Entries from a dataset

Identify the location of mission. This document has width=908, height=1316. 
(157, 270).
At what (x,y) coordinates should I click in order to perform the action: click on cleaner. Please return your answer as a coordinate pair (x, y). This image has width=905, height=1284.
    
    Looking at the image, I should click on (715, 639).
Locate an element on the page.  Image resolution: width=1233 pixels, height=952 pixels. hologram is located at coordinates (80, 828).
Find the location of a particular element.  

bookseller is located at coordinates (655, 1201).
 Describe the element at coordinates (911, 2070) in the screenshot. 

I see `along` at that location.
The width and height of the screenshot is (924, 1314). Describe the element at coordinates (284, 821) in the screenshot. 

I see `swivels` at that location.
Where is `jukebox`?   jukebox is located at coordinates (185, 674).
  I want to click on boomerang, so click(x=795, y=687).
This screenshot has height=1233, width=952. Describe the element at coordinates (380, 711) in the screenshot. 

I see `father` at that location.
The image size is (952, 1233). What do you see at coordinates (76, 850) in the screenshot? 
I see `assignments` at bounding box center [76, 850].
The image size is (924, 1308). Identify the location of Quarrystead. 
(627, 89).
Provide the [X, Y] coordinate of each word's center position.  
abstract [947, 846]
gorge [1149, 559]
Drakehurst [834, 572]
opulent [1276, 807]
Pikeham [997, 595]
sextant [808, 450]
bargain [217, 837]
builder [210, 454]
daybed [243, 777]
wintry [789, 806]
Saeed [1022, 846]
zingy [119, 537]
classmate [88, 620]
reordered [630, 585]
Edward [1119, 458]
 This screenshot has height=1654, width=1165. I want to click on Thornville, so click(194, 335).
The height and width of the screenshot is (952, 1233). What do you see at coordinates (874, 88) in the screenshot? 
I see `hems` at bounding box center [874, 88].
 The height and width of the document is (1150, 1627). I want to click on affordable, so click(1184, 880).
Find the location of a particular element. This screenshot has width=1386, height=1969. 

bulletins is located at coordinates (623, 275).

→ Exercise brief: Start at the line that contains "Provide the [X, Y]" and end with the line that contains "classmate [88, 620]". Rewrite only those lines, renaming "sextant" to "compass" and leaving everything else as it is.

→ Correct result:
Provide the [X, Y] coordinate of each word's center position.  
abstract [947, 846]
gorge [1149, 559]
Drakehurst [834, 572]
opulent [1276, 807]
Pikeham [997, 595]
compass [808, 450]
bargain [217, 837]
builder [210, 454]
daybed [243, 777]
wintry [789, 806]
Saeed [1022, 846]
zingy [119, 537]
classmate [88, 620]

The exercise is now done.